What this task involves: Extract from the entries below, exactly as given, only the lines from the line containing "green scissors: 0 -> 1" to the line containing "orange fork: 5 -> 0", both lines included.

────────────────────

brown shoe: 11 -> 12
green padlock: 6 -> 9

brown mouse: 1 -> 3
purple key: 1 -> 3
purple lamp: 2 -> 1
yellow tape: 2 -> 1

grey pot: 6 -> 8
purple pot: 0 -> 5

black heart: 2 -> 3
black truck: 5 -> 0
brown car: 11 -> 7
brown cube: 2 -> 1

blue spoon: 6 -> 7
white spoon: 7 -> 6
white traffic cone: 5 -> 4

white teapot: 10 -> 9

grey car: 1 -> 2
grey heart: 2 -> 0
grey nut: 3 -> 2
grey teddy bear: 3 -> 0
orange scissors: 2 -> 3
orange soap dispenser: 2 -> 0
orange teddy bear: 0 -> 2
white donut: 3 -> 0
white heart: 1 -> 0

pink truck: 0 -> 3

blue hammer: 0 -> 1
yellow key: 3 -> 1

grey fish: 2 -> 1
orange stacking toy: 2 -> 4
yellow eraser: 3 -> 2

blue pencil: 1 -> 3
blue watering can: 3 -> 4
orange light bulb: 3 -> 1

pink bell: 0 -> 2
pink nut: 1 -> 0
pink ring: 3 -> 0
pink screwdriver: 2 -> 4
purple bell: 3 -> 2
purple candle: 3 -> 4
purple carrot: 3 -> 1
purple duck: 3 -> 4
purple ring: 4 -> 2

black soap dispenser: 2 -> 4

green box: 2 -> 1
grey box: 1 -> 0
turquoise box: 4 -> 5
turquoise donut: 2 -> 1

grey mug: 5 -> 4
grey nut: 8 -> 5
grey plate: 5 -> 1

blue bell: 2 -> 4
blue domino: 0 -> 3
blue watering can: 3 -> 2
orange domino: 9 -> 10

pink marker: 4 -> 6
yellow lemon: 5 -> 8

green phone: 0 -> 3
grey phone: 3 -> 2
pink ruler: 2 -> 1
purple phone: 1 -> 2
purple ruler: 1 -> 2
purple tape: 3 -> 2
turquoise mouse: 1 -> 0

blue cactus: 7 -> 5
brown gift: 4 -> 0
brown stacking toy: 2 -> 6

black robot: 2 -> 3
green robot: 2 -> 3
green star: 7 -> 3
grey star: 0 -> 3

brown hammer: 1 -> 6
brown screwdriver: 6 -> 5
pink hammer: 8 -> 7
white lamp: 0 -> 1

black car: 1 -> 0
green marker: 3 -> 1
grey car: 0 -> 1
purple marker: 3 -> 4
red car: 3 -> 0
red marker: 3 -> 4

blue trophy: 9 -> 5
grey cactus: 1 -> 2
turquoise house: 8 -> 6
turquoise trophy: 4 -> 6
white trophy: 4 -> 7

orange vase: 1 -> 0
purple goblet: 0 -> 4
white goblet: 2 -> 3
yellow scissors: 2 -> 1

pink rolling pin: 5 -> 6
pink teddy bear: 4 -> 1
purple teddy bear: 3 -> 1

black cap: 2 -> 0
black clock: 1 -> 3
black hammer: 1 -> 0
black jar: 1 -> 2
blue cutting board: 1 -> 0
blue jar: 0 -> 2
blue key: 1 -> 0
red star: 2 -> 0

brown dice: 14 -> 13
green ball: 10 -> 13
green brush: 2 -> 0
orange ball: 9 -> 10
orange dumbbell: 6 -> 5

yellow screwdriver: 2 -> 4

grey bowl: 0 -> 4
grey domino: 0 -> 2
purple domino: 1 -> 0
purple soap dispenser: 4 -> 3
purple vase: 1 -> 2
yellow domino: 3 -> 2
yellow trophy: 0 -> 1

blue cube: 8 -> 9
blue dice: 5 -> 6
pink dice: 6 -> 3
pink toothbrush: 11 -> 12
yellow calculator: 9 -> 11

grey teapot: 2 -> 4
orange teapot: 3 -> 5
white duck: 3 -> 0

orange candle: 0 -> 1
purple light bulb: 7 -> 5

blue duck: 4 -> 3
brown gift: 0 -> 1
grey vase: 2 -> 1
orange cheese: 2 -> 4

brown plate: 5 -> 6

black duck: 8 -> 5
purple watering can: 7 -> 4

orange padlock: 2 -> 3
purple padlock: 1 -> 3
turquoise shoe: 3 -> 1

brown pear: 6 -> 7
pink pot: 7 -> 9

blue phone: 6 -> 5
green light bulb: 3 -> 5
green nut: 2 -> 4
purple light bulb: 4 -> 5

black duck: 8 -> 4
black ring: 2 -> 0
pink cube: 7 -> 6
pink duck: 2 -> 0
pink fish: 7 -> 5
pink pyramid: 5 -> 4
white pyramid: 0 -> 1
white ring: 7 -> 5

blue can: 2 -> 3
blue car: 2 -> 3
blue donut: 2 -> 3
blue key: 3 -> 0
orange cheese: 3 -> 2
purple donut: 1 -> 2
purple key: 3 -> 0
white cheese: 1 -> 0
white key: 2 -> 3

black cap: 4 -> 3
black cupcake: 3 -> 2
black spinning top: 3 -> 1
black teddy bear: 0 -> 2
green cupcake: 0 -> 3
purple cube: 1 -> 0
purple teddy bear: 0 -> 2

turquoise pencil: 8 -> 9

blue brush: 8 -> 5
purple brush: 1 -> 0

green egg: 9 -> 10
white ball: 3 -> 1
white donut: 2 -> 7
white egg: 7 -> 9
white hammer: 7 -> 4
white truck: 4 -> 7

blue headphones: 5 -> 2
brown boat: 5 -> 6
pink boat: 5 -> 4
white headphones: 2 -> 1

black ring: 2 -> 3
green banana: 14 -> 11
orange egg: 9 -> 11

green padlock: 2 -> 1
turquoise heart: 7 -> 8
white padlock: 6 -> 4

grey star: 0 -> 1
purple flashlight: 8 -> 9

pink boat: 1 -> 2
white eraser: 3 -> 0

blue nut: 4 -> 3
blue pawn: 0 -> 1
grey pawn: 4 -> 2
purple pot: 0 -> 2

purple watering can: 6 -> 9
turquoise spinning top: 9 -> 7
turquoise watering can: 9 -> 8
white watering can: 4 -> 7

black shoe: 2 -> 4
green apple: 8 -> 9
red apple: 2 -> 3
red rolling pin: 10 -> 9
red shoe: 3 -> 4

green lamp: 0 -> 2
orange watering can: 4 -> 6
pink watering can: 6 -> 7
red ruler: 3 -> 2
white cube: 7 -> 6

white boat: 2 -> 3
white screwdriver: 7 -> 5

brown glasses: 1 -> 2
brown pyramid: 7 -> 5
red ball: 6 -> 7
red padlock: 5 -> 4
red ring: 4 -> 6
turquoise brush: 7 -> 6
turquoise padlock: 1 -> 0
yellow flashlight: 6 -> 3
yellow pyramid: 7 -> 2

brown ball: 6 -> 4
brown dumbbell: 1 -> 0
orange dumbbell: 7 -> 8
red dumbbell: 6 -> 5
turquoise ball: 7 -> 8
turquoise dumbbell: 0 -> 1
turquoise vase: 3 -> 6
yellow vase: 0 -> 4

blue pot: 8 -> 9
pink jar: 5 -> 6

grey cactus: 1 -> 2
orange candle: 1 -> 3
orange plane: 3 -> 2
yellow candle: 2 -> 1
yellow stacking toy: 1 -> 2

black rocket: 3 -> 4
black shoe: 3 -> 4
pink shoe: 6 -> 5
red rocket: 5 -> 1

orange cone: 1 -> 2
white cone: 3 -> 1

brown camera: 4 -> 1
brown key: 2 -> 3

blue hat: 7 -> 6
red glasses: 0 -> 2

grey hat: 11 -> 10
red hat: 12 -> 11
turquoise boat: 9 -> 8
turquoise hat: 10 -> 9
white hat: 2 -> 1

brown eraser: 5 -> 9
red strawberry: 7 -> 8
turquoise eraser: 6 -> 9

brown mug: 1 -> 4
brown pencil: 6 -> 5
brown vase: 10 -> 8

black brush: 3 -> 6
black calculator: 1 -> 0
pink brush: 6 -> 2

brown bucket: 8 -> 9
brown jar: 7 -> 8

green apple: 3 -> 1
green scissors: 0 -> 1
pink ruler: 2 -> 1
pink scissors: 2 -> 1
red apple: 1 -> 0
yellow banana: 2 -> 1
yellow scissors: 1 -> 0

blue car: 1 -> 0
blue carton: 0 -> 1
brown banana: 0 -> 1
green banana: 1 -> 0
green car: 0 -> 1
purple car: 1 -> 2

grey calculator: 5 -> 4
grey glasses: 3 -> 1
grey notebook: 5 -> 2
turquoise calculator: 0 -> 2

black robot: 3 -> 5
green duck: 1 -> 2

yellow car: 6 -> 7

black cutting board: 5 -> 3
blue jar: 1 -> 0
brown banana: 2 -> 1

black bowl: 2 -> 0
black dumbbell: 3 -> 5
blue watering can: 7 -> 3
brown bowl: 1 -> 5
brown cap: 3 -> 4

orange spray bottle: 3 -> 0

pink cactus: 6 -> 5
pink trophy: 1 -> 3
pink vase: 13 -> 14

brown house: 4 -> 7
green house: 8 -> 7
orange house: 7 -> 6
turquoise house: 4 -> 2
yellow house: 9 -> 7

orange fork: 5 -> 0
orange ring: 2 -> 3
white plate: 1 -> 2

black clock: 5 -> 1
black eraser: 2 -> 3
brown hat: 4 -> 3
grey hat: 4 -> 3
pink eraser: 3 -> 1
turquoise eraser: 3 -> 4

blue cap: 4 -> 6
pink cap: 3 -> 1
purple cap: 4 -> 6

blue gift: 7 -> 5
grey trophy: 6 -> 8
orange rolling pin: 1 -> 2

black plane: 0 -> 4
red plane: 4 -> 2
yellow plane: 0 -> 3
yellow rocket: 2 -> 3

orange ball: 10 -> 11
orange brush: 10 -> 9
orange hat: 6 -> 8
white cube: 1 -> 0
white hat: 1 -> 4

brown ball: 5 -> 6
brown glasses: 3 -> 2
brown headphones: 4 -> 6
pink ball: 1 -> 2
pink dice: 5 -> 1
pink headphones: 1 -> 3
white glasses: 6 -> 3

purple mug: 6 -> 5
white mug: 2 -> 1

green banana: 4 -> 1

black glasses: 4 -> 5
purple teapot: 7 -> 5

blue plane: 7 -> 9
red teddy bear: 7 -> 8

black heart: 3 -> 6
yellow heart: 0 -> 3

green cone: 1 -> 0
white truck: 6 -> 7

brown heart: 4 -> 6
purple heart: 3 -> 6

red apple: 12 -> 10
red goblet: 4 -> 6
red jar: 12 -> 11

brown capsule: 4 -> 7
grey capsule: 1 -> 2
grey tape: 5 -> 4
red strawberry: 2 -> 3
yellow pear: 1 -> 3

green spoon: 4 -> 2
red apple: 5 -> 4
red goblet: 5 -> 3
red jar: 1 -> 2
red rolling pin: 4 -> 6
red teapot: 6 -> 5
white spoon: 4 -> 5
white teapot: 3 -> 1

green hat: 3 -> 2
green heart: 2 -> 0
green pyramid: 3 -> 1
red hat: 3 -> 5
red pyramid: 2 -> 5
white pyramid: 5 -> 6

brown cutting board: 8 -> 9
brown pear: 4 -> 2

────────────────────

Solution:
green scissors: 0 -> 1
pink ruler: 2 -> 1
pink scissors: 2 -> 1
red apple: 1 -> 0
yellow banana: 2 -> 1
yellow scissors: 1 -> 0

blue car: 1 -> 0
blue carton: 0 -> 1
brown banana: 0 -> 1
green banana: 1 -> 0
green car: 0 -> 1
purple car: 1 -> 2

grey calculator: 5 -> 4
grey glasses: 3 -> 1
grey notebook: 5 -> 2
turquoise calculator: 0 -> 2

black robot: 3 -> 5
green duck: 1 -> 2

yellow car: 6 -> 7

black cutting board: 5 -> 3
blue jar: 1 -> 0
brown banana: 2 -> 1

black bowl: 2 -> 0
black dumbbell: 3 -> 5
blue watering can: 7 -> 3
brown bowl: 1 -> 5
brown cap: 3 -> 4

orange spray bottle: 3 -> 0

pink cactus: 6 -> 5
pink trophy: 1 -> 3
pink vase: 13 -> 14

brown house: 4 -> 7
green house: 8 -> 7
orange house: 7 -> 6
turquoise house: 4 -> 2
yellow house: 9 -> 7

orange fork: 5 -> 0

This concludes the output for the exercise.